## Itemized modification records
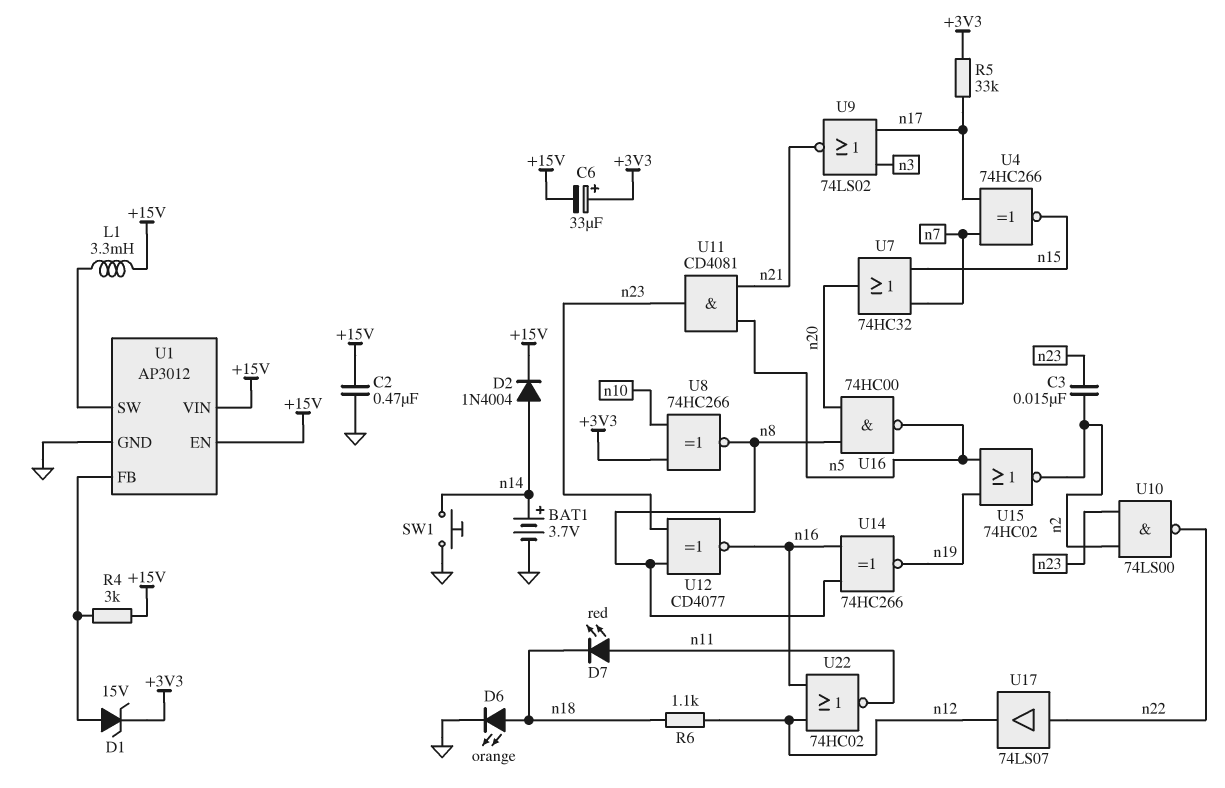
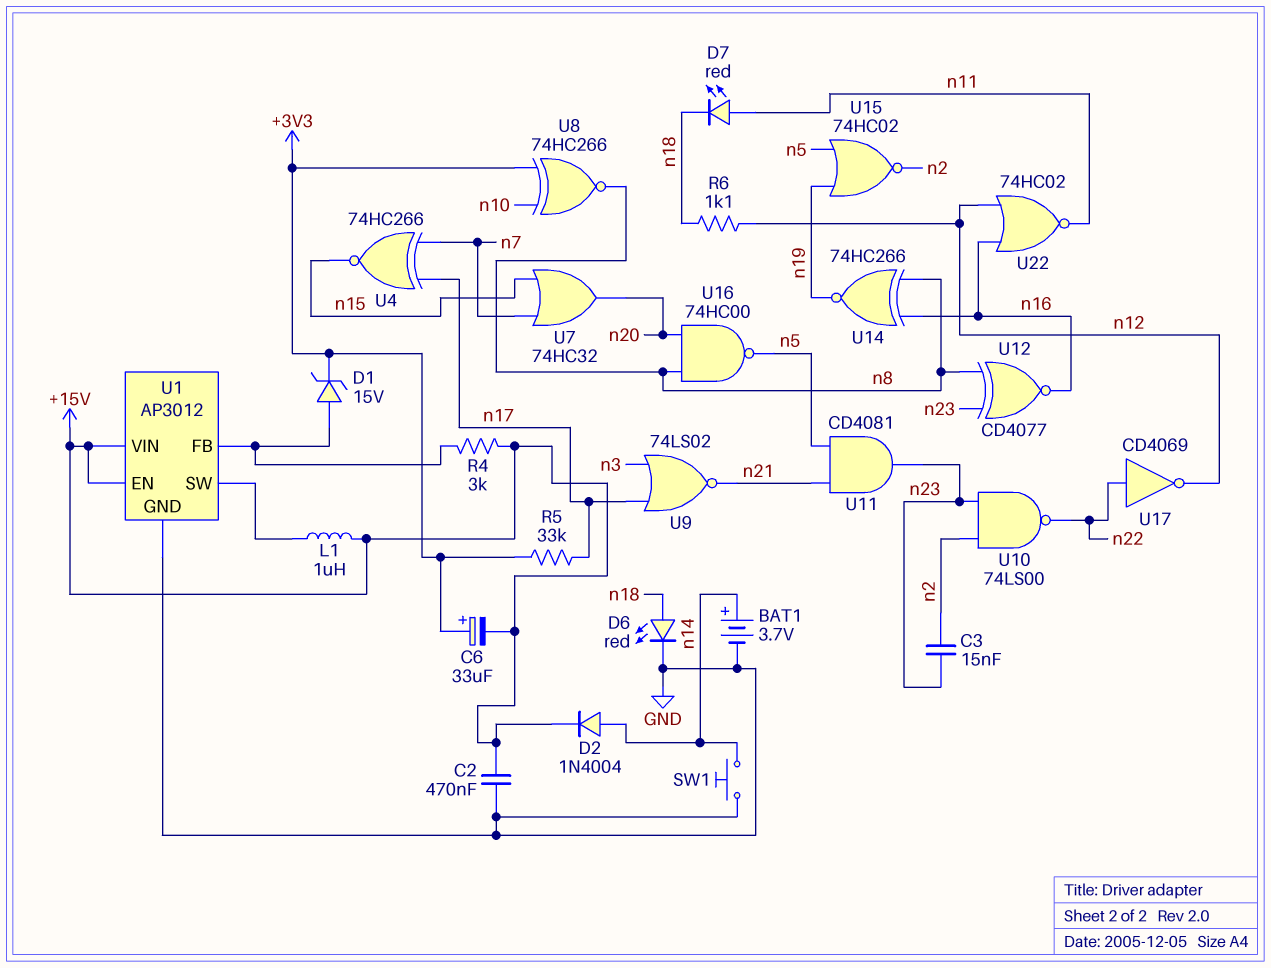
D6: LED orange (A n18, K GND) -> LED red (A n18, K GND)
L1: 3.3mH (+15V, U1/SW) -> 1uH (+15V, U1/SW)
U17: buffer 74LS07 (in n22, out n12) -> NOT CD4069 (in n22, out n12)

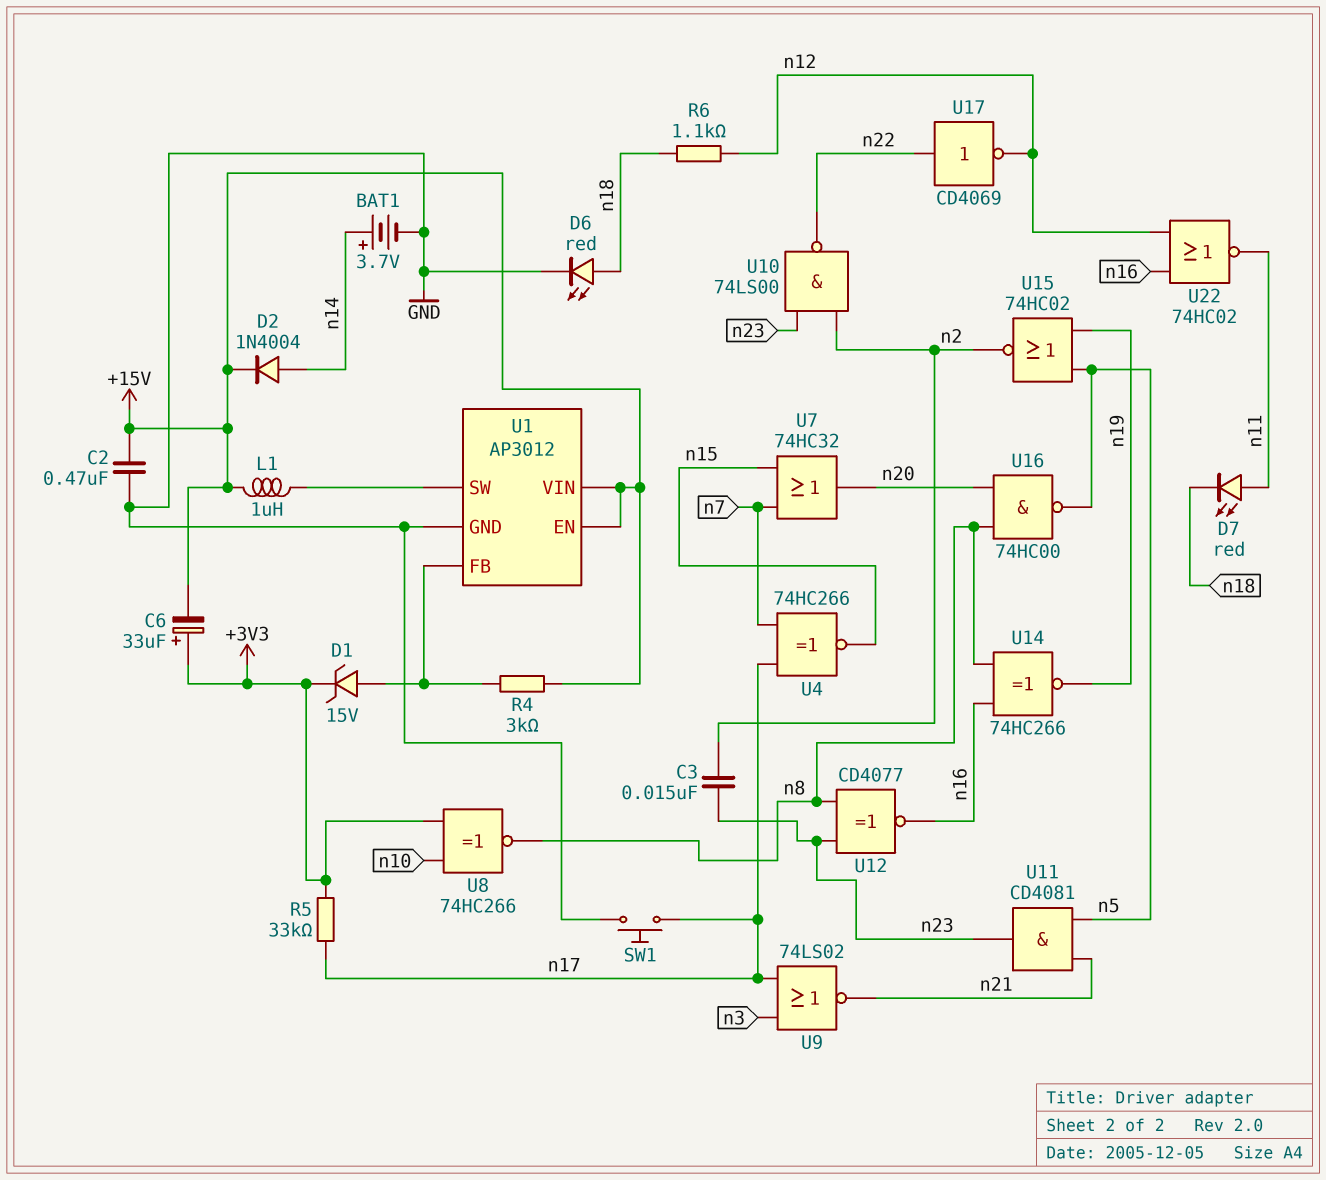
SW1: button (GND, n14) -> button (GND, n17)

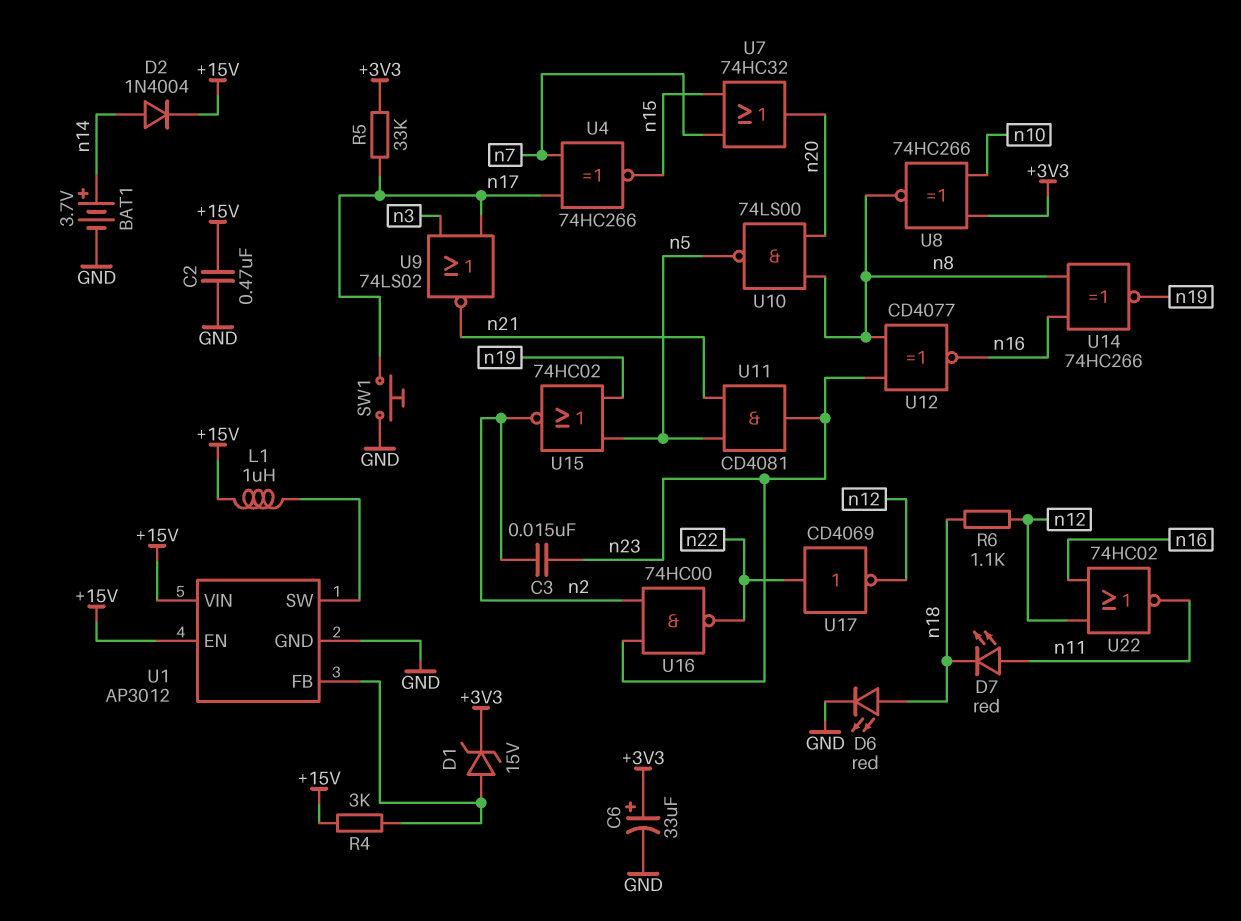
C6: 33uF (plus +3V3, minus +15V) -> 33uF (plus +3V3, minus GND)
U10: NAND 74LS00 (in n2, in n23, out n22) -> NAND 74LS00 (in n8, in n20, out n5)
U16: NAND 74HC00 (in n8, in n20, out n5) -> NAND 74HC00 (in n2, in n23, out n22)

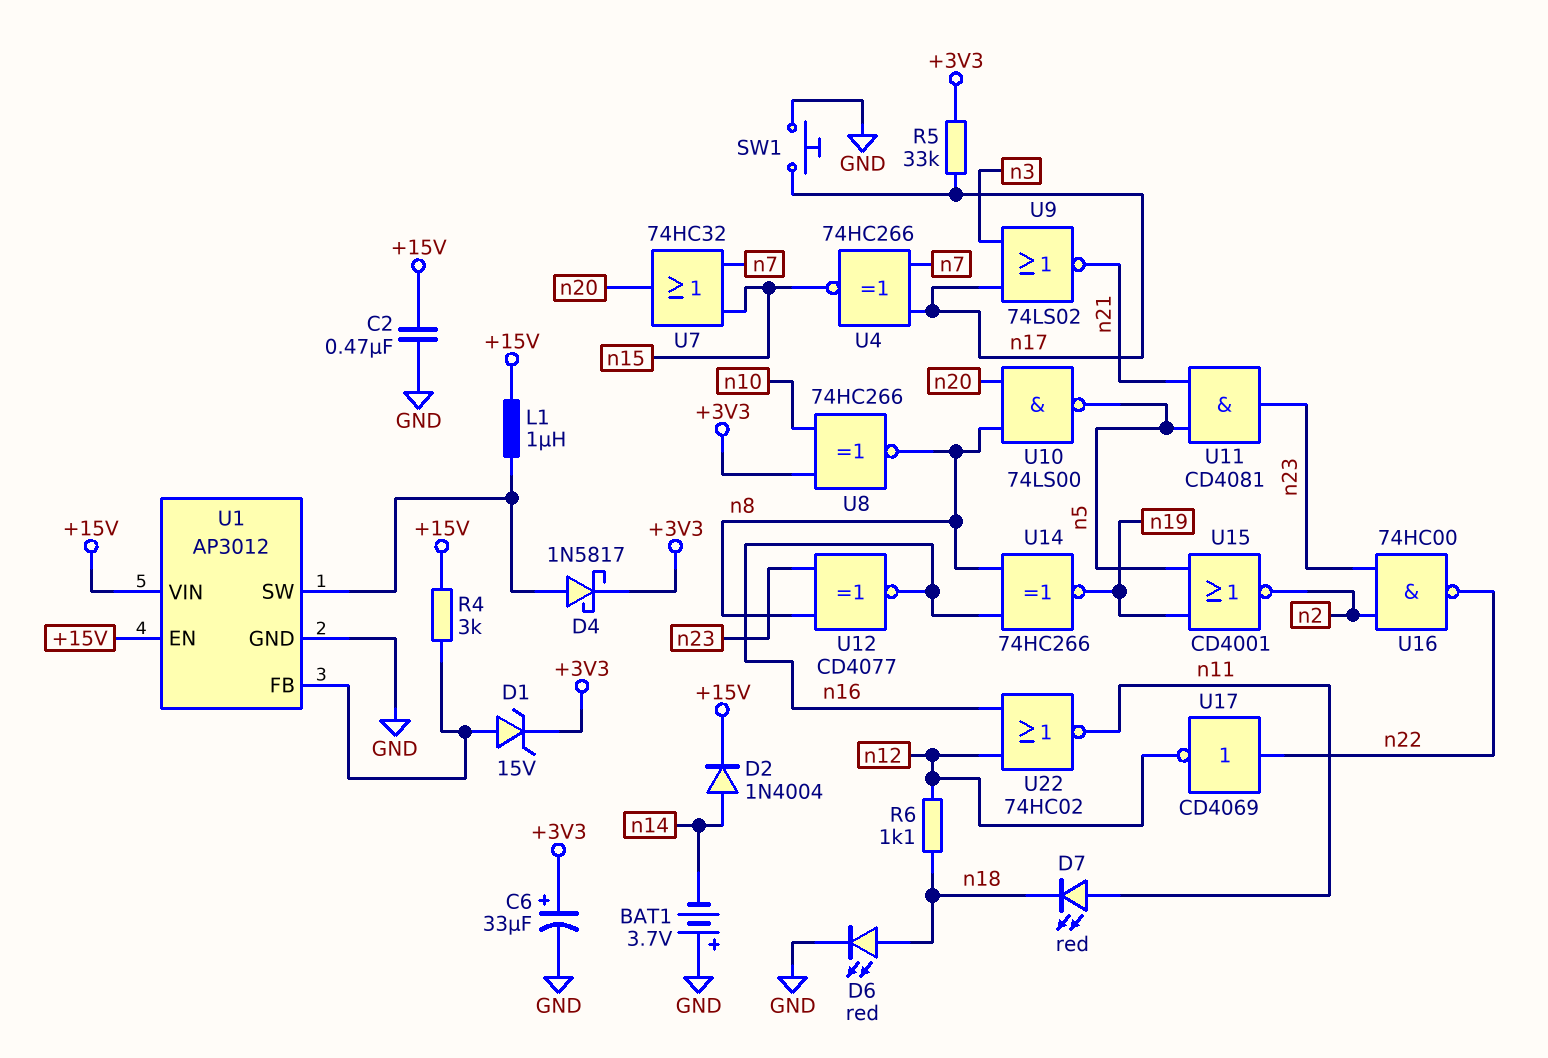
BAT1: 3.7V (plus n14, minus GND) -> 3.7V (plus GND, minus n14)
C3: 15nF (n2, n23) -> none
D4: none -> schottky 1N5817 (A U1/SW, K +3V3)
U15: NOR 74HC02 (in n5, in n19, out n2) -> NOR CD4001 (in n5, in n19, out n2)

## What to work on
Search the data for "plus". Copy every matching line.

## Answer section
C6: 33uF (plus +3V3, minus +15V) -> 33uF (plus +3V3, minus GND)
BAT1: 3.7V (plus n14, minus GND) -> 3.7V (plus GND, minus n14)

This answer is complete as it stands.